START TASK DATA
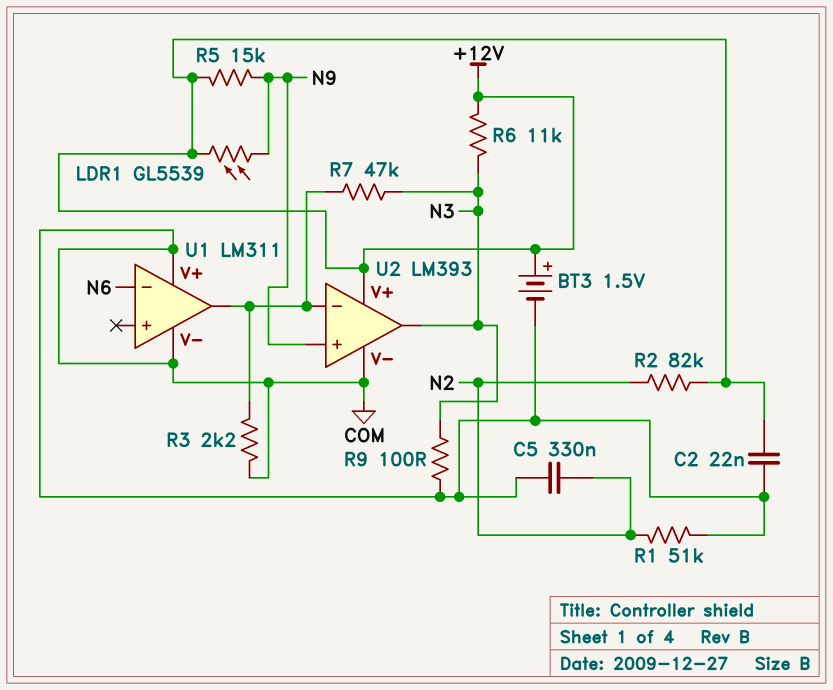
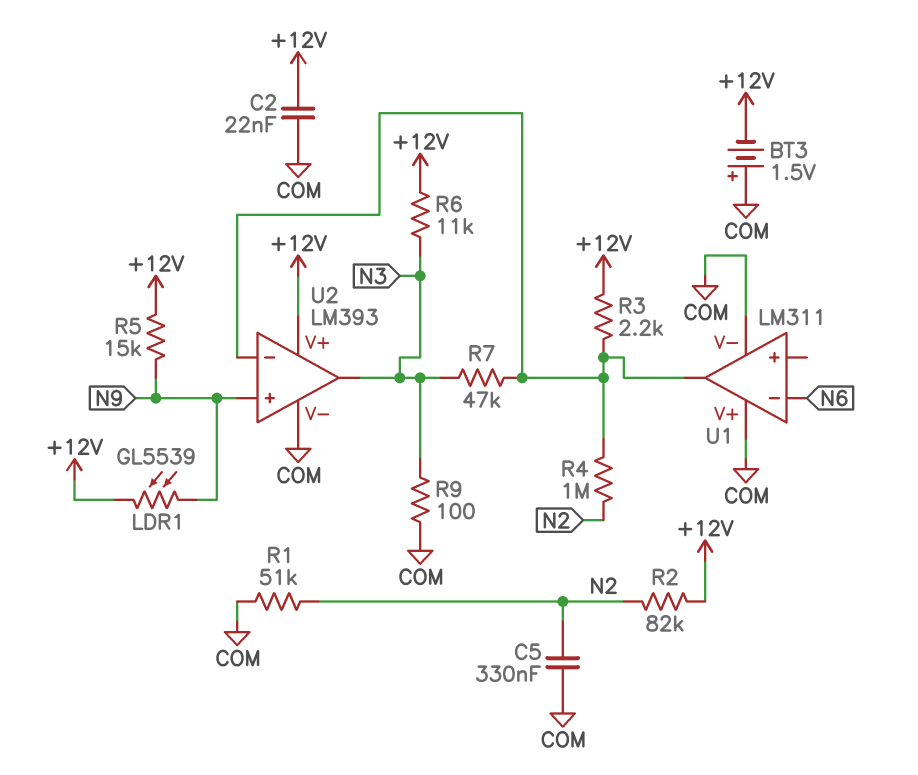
BT3: 1.5V (plus +12V, minus COM) -> 1.5V (plus COM, minus +12V)
R3: 2.2k (COM, U1/out) -> 2.2k (+12V, U1/out)
R4: none -> 1M (N2, U1/out)

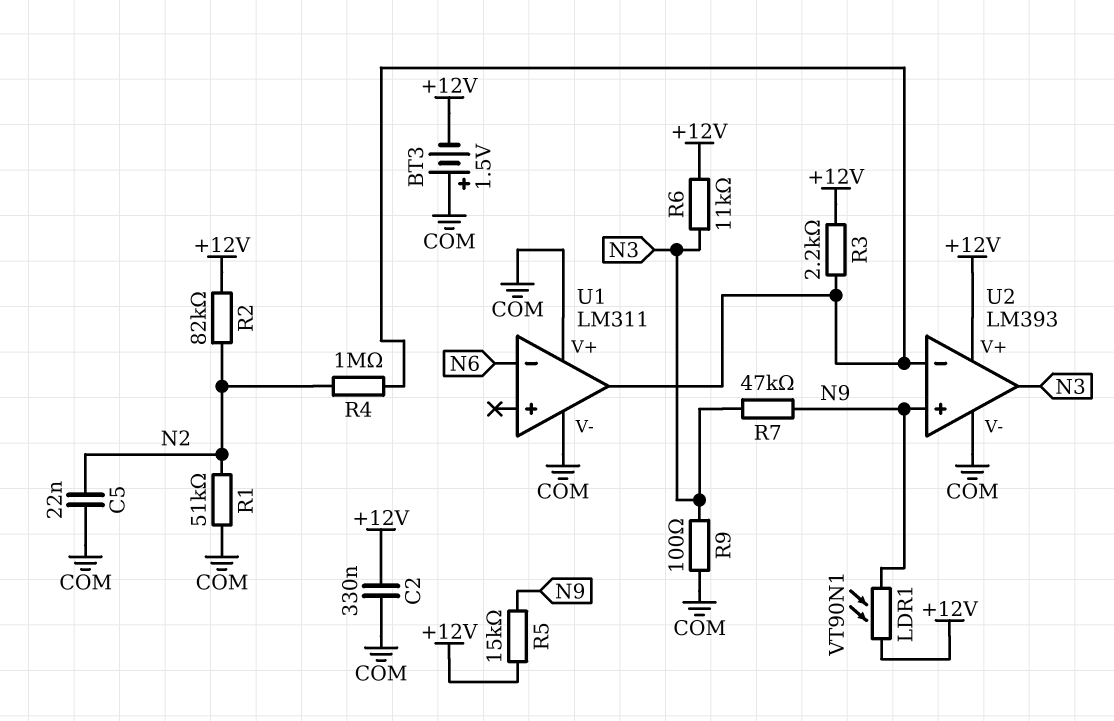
C2: 22nF (+12V, COM) -> 330nF (+12V, COM)
C5: 330nF (COM, N2) -> 22nF (COM, N2)
LDR1: GL5539 (+12V, N9) -> VT90N1 (+12V, N9)
R7: 47k (N3, U1/out) -> 47k (N3, N9)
END TASK DATA
[WHAT THE TASK REQUIRES]: Exactly the lines from the one containing "C2: 22nF (+12V, COM) -> 330nF (+12V, COM)" through the end of the records above are to be printed, and no others.

[WRITTEN RESPONSE]:
C2: 22nF (+12V, COM) -> 330nF (+12V, COM)
C5: 330nF (COM, N2) -> 22nF (COM, N2)
LDR1: GL5539 (+12V, N9) -> VT90N1 (+12V, N9)
R7: 47k (N3, U1/out) -> 47k (N3, N9)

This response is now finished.